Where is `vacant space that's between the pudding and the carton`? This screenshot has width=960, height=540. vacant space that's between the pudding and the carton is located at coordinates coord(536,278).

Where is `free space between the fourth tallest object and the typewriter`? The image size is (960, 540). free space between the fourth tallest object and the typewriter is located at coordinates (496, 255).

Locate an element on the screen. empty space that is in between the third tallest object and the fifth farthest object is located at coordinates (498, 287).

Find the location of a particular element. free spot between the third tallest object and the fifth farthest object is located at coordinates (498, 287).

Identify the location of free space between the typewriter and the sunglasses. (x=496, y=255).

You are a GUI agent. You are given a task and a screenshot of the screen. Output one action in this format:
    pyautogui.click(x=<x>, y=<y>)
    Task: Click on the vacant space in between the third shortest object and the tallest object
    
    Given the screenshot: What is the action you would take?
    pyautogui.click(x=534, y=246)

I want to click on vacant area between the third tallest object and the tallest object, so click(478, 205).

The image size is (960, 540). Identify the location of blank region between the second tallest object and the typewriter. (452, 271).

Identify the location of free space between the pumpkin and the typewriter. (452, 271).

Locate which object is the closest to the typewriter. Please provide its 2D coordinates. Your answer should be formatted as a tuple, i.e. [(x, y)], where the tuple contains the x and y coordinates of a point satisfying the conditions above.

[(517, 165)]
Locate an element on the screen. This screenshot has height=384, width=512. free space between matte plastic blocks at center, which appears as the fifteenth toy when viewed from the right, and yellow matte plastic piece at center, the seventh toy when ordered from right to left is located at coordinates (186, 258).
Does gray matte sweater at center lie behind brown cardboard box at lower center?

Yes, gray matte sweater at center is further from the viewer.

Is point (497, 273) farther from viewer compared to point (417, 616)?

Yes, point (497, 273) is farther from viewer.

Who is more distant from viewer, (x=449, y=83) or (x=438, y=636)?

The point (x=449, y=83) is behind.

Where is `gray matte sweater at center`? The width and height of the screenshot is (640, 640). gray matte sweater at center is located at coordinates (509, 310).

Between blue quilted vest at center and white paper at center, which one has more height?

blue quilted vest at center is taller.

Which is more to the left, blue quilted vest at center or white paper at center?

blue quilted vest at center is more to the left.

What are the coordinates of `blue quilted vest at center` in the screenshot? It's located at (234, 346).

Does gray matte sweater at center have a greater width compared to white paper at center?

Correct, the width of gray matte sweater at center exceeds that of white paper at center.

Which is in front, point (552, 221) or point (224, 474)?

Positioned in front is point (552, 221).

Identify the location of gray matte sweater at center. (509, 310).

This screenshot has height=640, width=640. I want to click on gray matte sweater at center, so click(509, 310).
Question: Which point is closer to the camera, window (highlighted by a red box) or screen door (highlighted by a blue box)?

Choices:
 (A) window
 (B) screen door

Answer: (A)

_ _ _ _ _

• What needs to be done: Give all of the items above again, copying each one without a single change.

• Answer for the task:
Where is `vacant space that's between the pudding and the carton`? This screenshot has width=960, height=540. vacant space that's between the pudding and the carton is located at coordinates coord(536,278).

Where is `free space between the fourth tallest object and the typewriter`? The image size is (960, 540). free space between the fourth tallest object and the typewriter is located at coordinates (496, 255).

Locate an element on the screen. empty space that is in between the third tallest object and the fifth farthest object is located at coordinates (498, 287).

Find the location of a particular element. free spot between the third tallest object and the fifth farthest object is located at coordinates (498, 287).

Identify the location of free space between the typewriter and the sunglasses. (x=496, y=255).

You are a GUI agent. You are given a task and a screenshot of the screen. Output one action in this format:
    pyautogui.click(x=<x>, y=<y>)
    Task: Click on the vacant space in between the third shortest object and the tallest object
    
    Given the screenshot: What is the action you would take?
    pyautogui.click(x=534, y=246)

I want to click on vacant area between the third tallest object and the tallest object, so click(478, 205).

The image size is (960, 540). Identify the location of blank region between the second tallest object and the typewriter. (452, 271).

Identify the location of free space between the pumpkin and the typewriter. (452, 271).

Locate which object is the closest to the typewriter. Please provide its 2D coordinates. Your answer should be formatted as a tuple, i.e. [(x, y)], where the tuple contains the x and y coordinates of a point satisfying the conditions above.

[(517, 165)]
Locate an element on the screen. This screenshot has height=384, width=512. free space between matte plastic blocks at center, which appears as the fifteenth toy when viewed from the right, and yellow matte plastic piece at center, the seventh toy when ordered from right to left is located at coordinates (186, 258).
Does gray matte sweater at center lie behind brown cardboard box at lower center?

Yes, gray matte sweater at center is further from the viewer.

Is point (497, 273) farther from viewer compared to point (417, 616)?

Yes, point (497, 273) is farther from viewer.

Who is more distant from viewer, (x=449, y=83) or (x=438, y=636)?

The point (x=449, y=83) is behind.

Where is `gray matte sweater at center`? The width and height of the screenshot is (640, 640). gray matte sweater at center is located at coordinates (509, 310).

Between blue quilted vest at center and white paper at center, which one has more height?

blue quilted vest at center is taller.

Which is more to the left, blue quilted vest at center or white paper at center?

blue quilted vest at center is more to the left.

What are the coordinates of `blue quilted vest at center` in the screenshot? It's located at (234, 346).

Does gray matte sweater at center have a greater width compared to white paper at center?

Correct, the width of gray matte sweater at center exceeds that of white paper at center.

Which is in front, point (552, 221) or point (224, 474)?

Positioned in front is point (552, 221).

Identify the location of gray matte sweater at center. (509, 310).

This screenshot has height=640, width=640. I want to click on gray matte sweater at center, so click(509, 310).
Question: Which point is closer to the camera, window (highlighted by a red box) or screen door (highlighted by a blue box)?

Choices:
 (A) window
 (B) screen door

Answer: (A)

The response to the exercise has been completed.